• **YOUR GOAL**:
A faithful copy of every record is needed here. Images must not appear in it.

[Opening PROVIDED MATERIAL section]

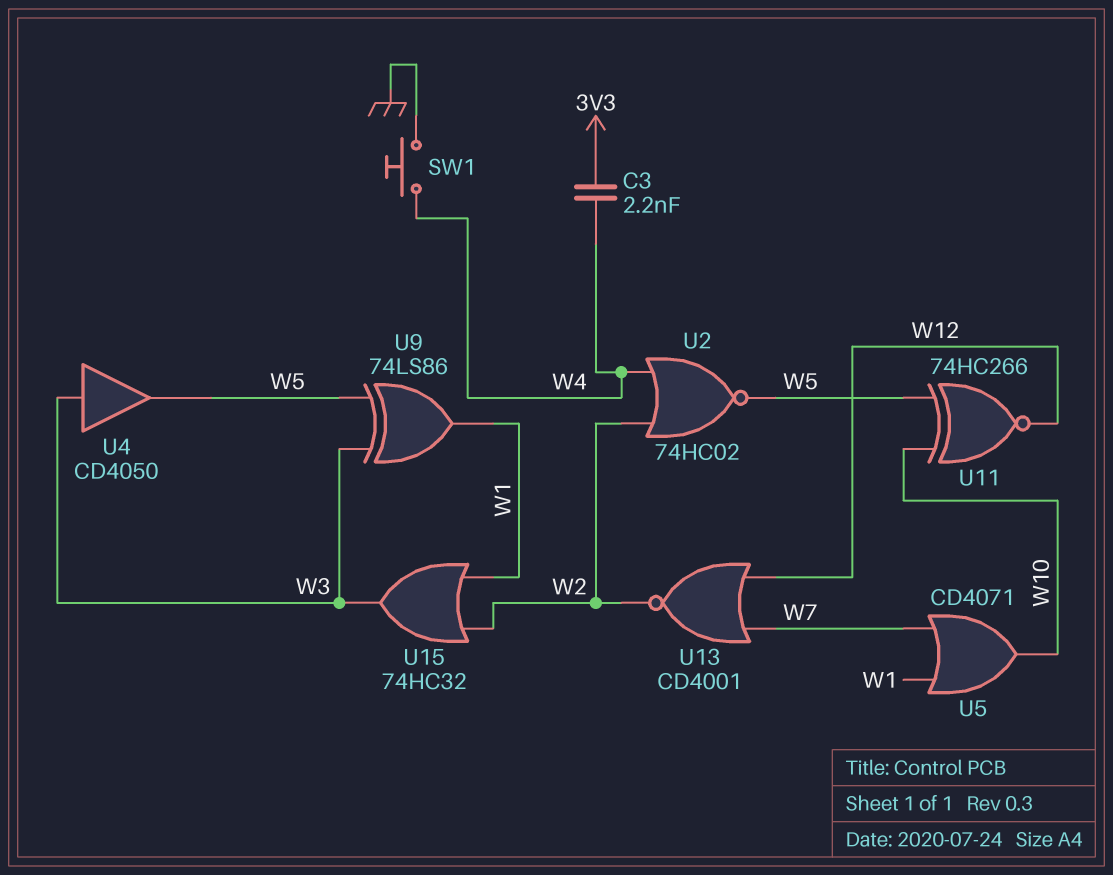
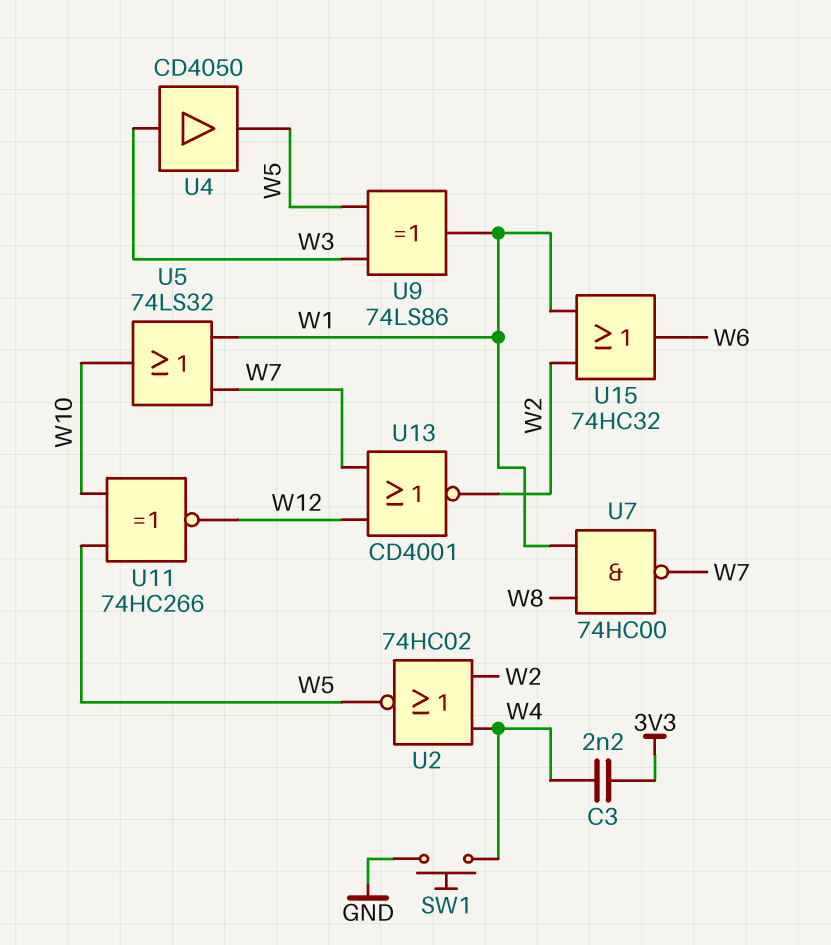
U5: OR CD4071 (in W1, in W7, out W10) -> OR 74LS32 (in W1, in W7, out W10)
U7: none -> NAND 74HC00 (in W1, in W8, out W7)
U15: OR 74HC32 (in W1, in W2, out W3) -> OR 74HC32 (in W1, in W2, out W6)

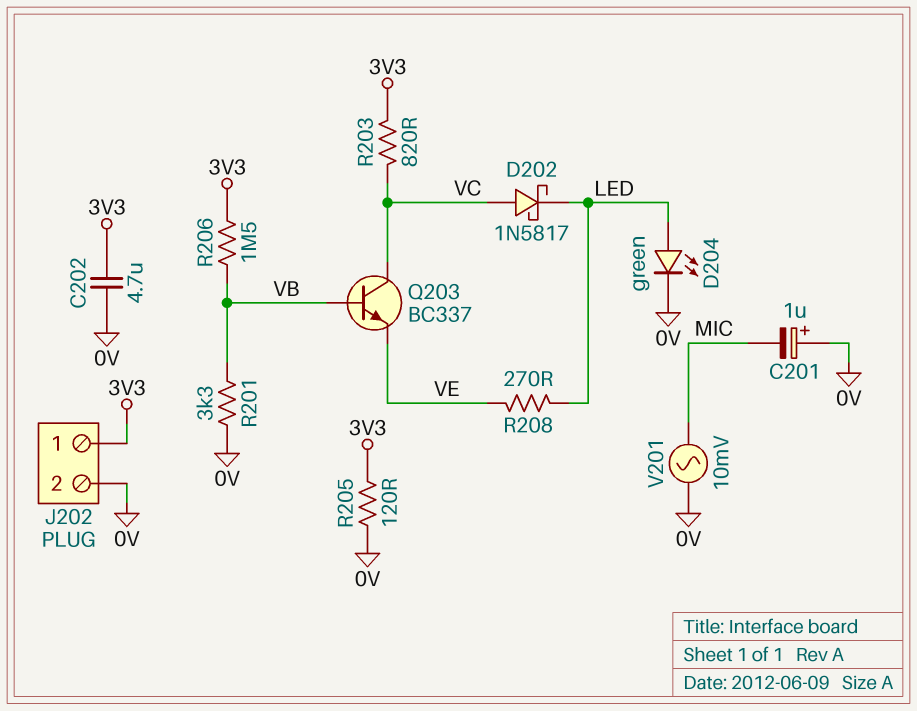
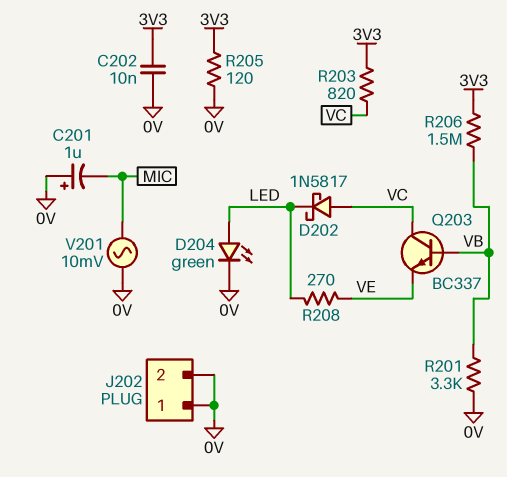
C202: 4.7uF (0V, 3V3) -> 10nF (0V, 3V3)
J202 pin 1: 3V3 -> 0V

[Closing PROVIDED MATERIAL section]

• **ANSWER SPACE**:
U5: OR CD4071 (in W1, in W7, out W10) -> OR 74LS32 (in W1, in W7, out W10)
U7: none -> NAND 74HC00 (in W1, in W8, out W7)
U15: OR 74HC32 (in W1, in W2, out W3) -> OR 74HC32 (in W1, in W2, out W6)

C202: 4.7uF (0V, 3V3) -> 10nF (0V, 3V3)
J202 pin 1: 3V3 -> 0V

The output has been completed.